**EXERCISE REQUIREMENTS:** Your answer must be the full listing, reproduced exactly, minus any pictures.

=== Section Start ===

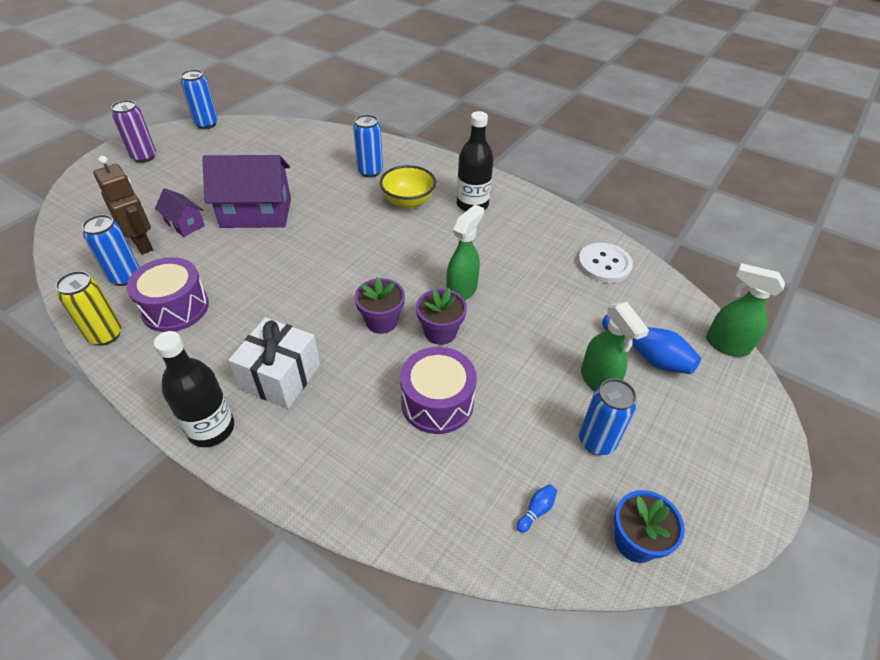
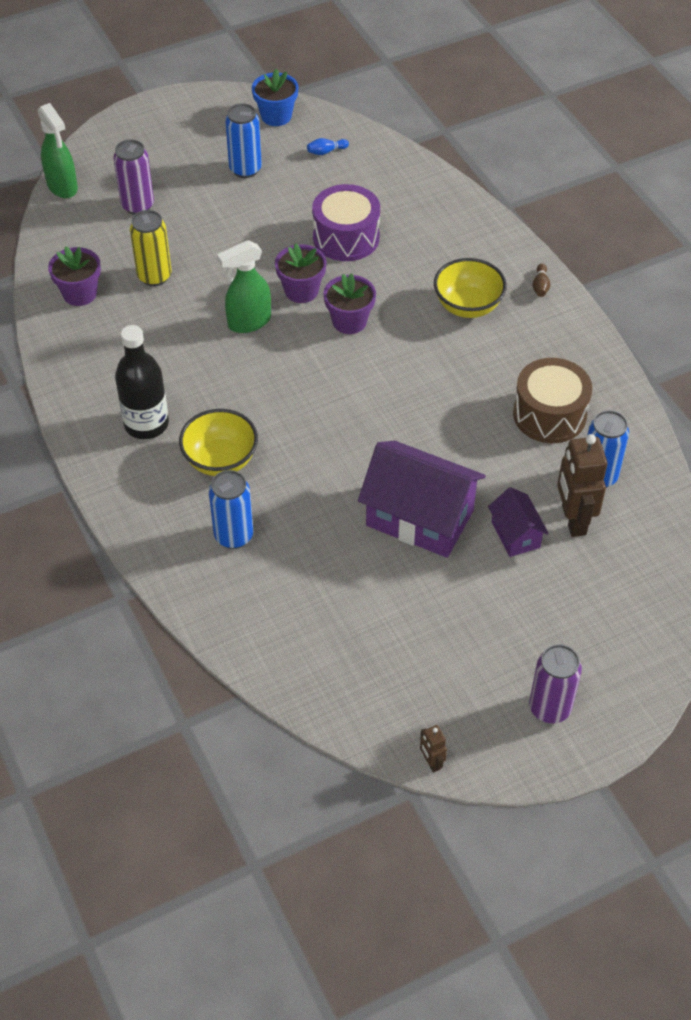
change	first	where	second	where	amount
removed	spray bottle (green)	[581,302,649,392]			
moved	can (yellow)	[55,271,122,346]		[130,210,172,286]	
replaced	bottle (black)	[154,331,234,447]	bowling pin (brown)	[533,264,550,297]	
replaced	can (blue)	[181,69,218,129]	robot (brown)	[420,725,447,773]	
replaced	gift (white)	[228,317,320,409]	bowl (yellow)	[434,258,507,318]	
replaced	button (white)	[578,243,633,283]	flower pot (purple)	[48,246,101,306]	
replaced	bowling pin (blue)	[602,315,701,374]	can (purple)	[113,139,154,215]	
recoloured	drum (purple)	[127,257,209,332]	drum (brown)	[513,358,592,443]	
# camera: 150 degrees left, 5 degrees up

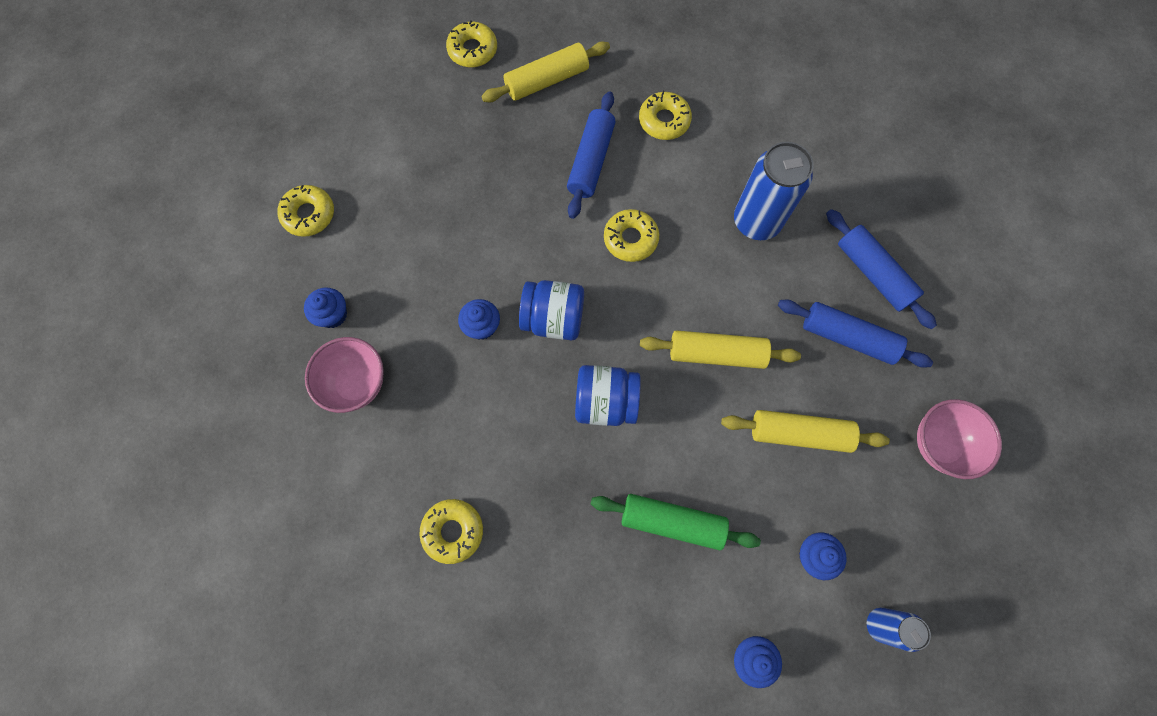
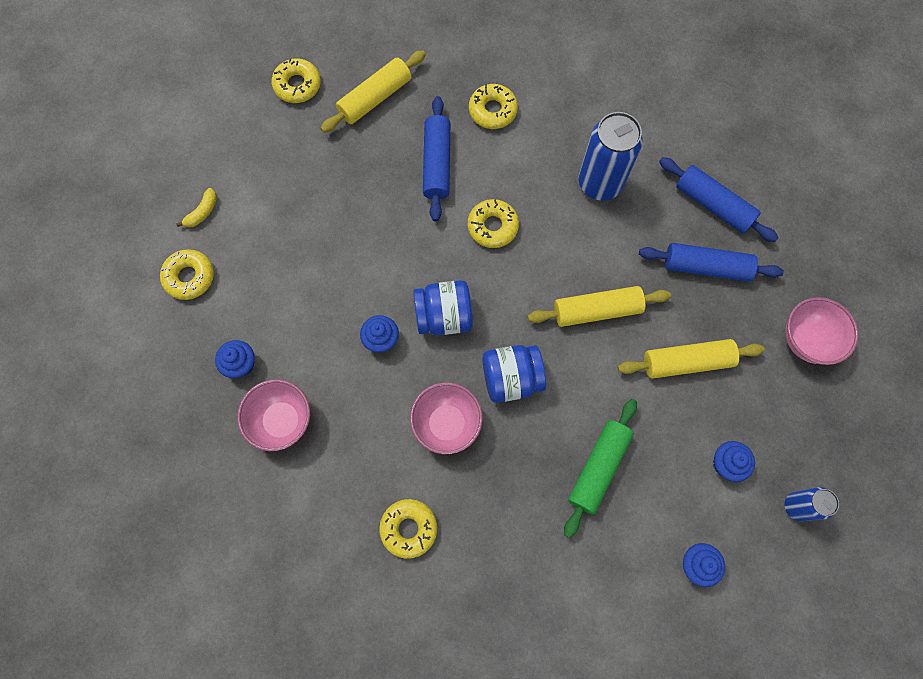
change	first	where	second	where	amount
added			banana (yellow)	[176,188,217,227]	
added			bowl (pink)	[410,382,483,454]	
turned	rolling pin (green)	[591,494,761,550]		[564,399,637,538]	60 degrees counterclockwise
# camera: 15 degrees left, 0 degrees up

=== Section End ===

**TASK OUTPUT:**
change	first	where	second	where	amount
removed	spray bottle (green)	[581,302,649,392]			
moved	can (yellow)	[55,271,122,346]		[130,210,172,286]	
replaced	bottle (black)	[154,331,234,447]	bowling pin (brown)	[533,264,550,297]	
replaced	can (blue)	[181,69,218,129]	robot (brown)	[420,725,447,773]	
replaced	gift (white)	[228,317,320,409]	bowl (yellow)	[434,258,507,318]	
replaced	button (white)	[578,243,633,283]	flower pot (purple)	[48,246,101,306]	
replaced	bowling pin (blue)	[602,315,701,374]	can (purple)	[113,139,154,215]	
recoloured	drum (purple)	[127,257,209,332]	drum (brown)	[513,358,592,443]	
# camera: 150 degrees left, 5 degrees up

change	first	where	second	where	amount
added			banana (yellow)	[176,188,217,227]	
added			bowl (pink)	[410,382,483,454]	
turned	rolling pin (green)	[591,494,761,550]		[564,399,637,538]	60 degrees counterclockwise
# camera: 15 degrees left, 0 degrees up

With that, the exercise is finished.